▸ **Work required**
Send each entry back exactly as given, pictures excluded.

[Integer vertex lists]
· · ·
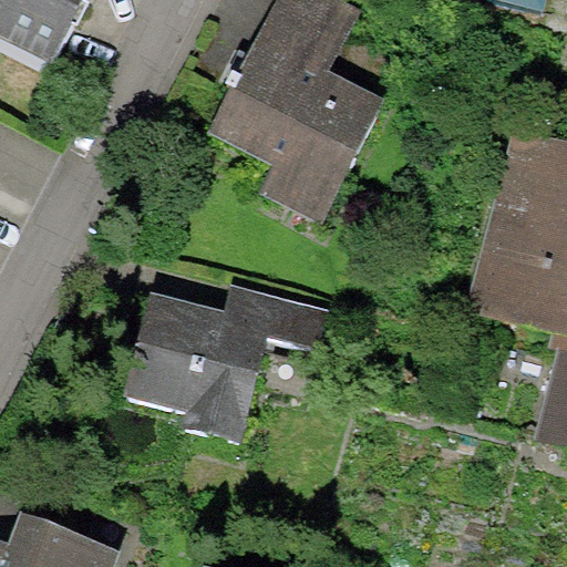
[(0,0),(0,35),(50,62),(82,0),(0,0)]
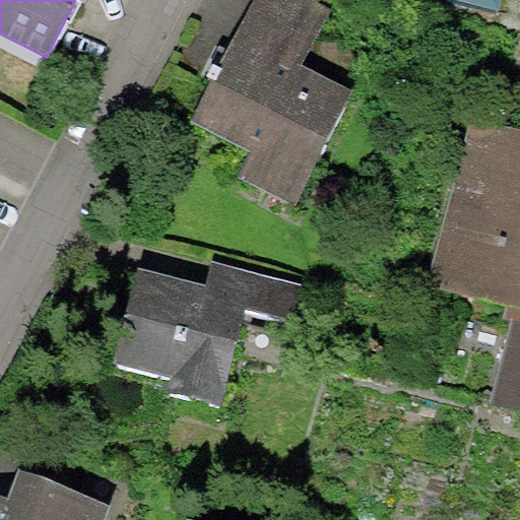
[(331,8),(315,0),(252,0),(192,122),(248,149),(234,178),(295,208),(353,89),(304,65),(331,8)]
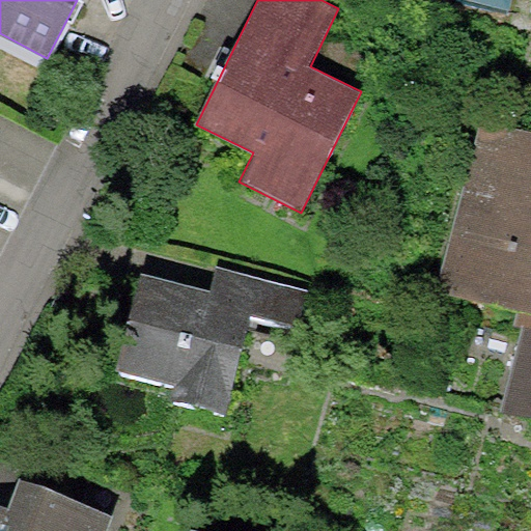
[(523,327),(503,416),(530,421),(530,133),(483,124),(437,290),(518,310),(514,325),(523,327)]
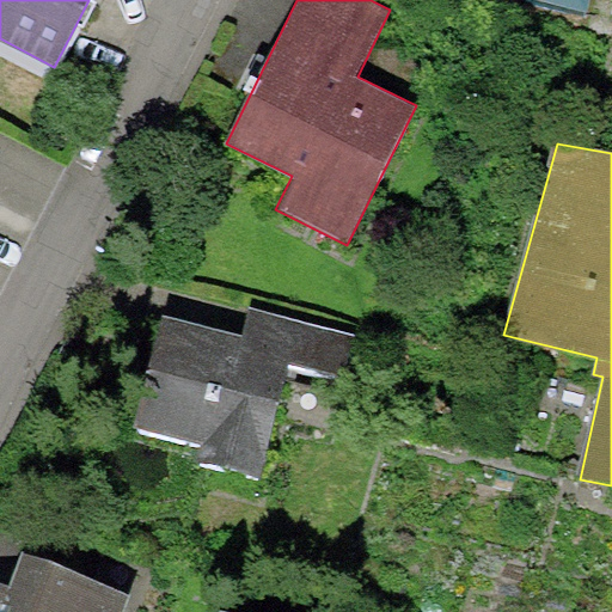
[(243,334),(160,313),(132,426),(200,444),(196,461),(259,478),(289,363),(347,378),(357,335),(249,307),(243,334)]
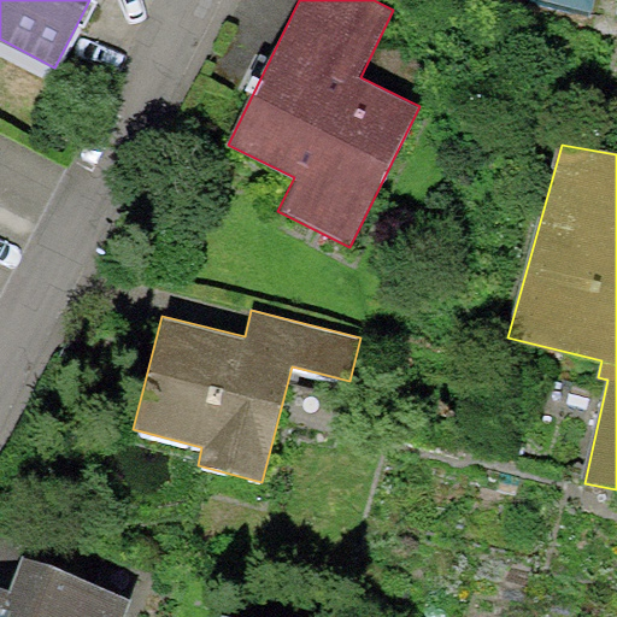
[(124,616),(131,598),(22,558),(9,592),(0,588),(0,616),(124,616)]
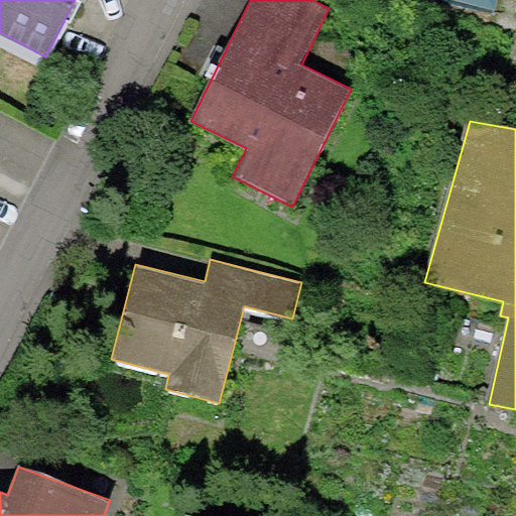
All buildings are outlined.
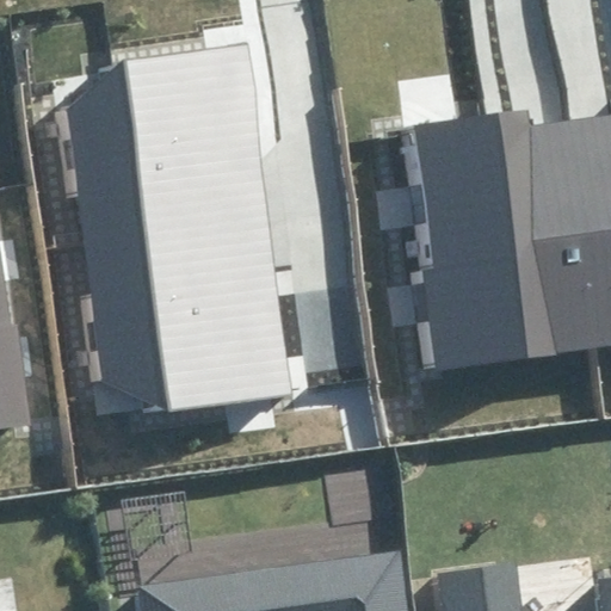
[(170,414),(295,396),(244,43),(117,61),(170,414)]
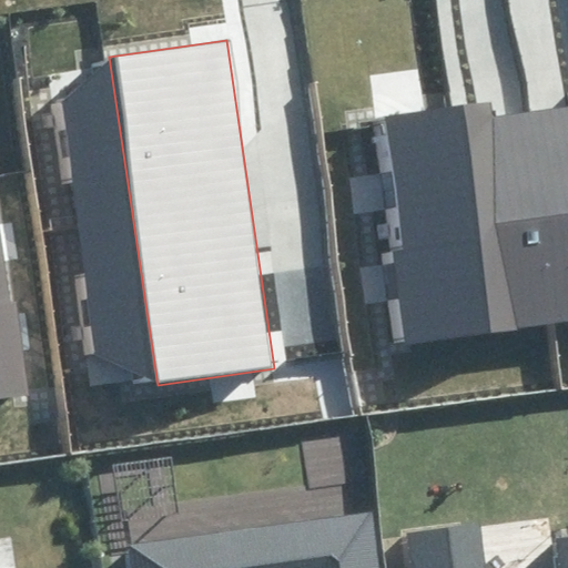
[(391,251),(404,344),(567,318),(567,108),(492,120),(488,101),(385,117),(405,249),(391,251)]
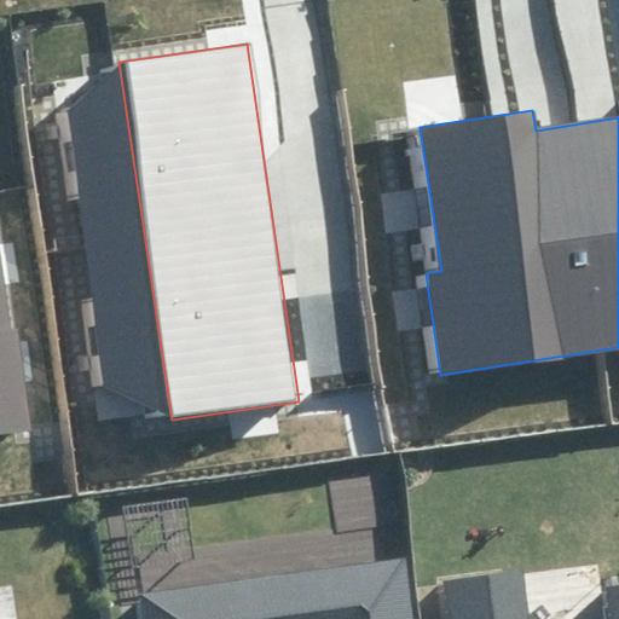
[(0,434),(22,432),(0,276),(0,434)]
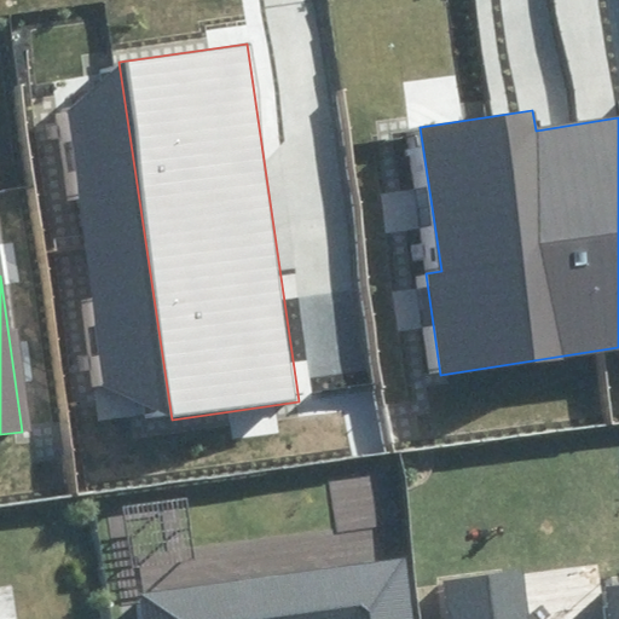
[(412,618),(404,557),(139,596),(143,618),(412,618)]
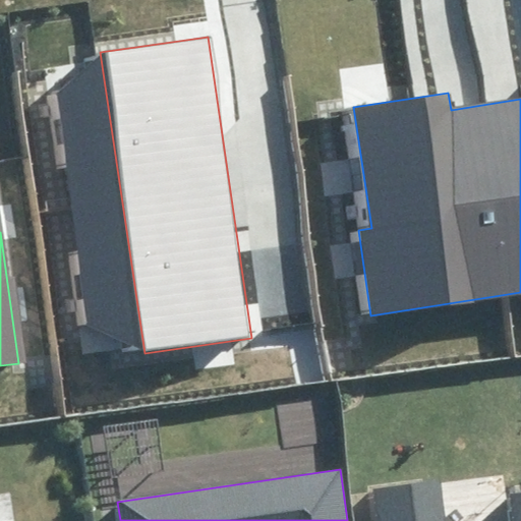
[(520,520),(520,497),(511,498),(514,520),(447,520),(442,480),(372,489),(377,520),(520,520)]
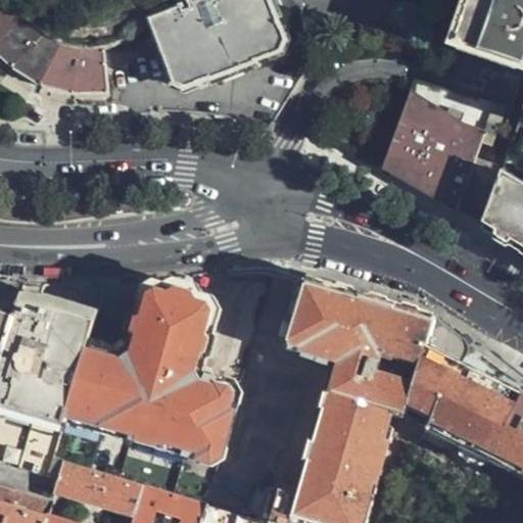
[(0,0),(0,57),(11,68),(39,87),(73,94),(107,96),(104,49),(81,51),(60,48),(42,36),(22,18),(6,0),(0,0)]
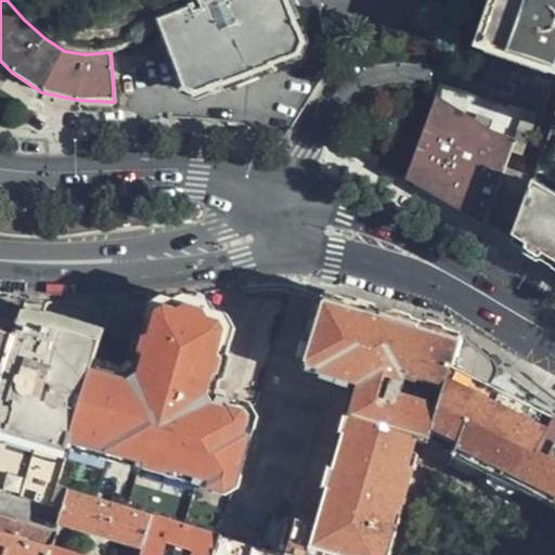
[(302,46),(284,0),(196,0),(201,11),(194,15),(191,10),(158,23),(179,77),(177,78),(182,91),(195,98),(220,87),(222,90),(271,69),(271,68),(298,56),(302,46)]
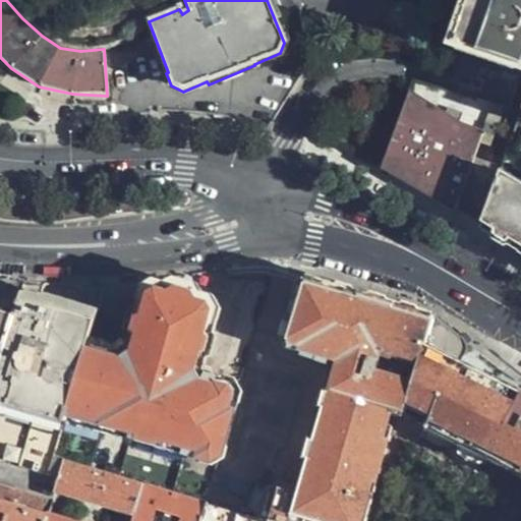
[(466,0),(463,9),(450,46),(484,57),(503,0),(466,0)]
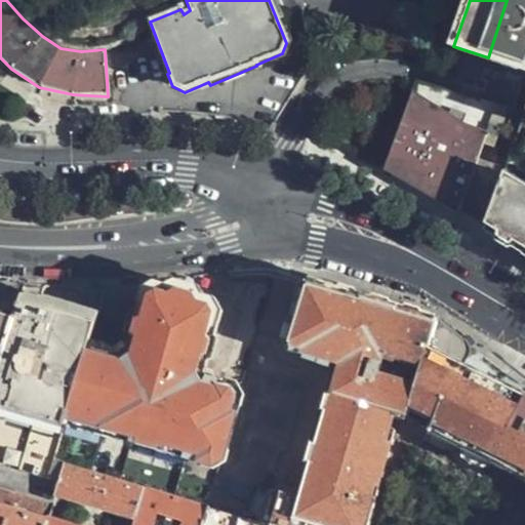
[(524,0),(507,0),(488,57),(524,69),(524,0)]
· · ·
▸ **Result**
[(0,0),(0,35),(50,62),(82,0),(0,0)]
[(331,8),(315,0),(252,0),(192,122),(248,149),(234,178),(295,208),(353,89),(304,65),(331,8)]
[(523,327),(503,416),(530,421),(530,133),(483,124),(437,290),(518,310),(514,325),(523,327)]
[(243,334),(160,313),(132,426),(200,444),(196,461),(259,478),(289,363),(347,378),(357,335),(249,307),(243,334)]
[(124,616),(131,598),(22,558),(9,592),(0,588),(0,616),(124,616)]
All buildings are outlined.
[(170,414),(295,396),(244,43),(117,61),(170,414)]
[(391,251),(404,344),(567,318),(567,108),(492,120),(488,101),(385,117),(405,249),(391,251)]
[(0,434),(22,432),(0,276),(0,434)]
[(412,618),(404,557),(139,596),(143,618),(412,618)]
[(520,520),(520,497),(511,498),(514,520),(447,520),(442,480),(372,489),(377,520),(520,520)]
[(0,0),(0,57),(11,68),(39,87),(73,94),(107,96),(104,49),(81,51),(60,48),(42,36),(22,18),(6,0),(0,0)]
[(302,46),(284,0),(196,0),(201,11),(194,15),(191,10),(158,23),(179,77),(177,78),(182,91),(195,98),(220,87),(222,90),(271,69),(271,68),(298,56),(302,46)]
[(466,0),(463,9),(450,46),(484,57),(503,0),(466,0)]
[(524,0),(507,0),(488,57),(524,69),(524,0)]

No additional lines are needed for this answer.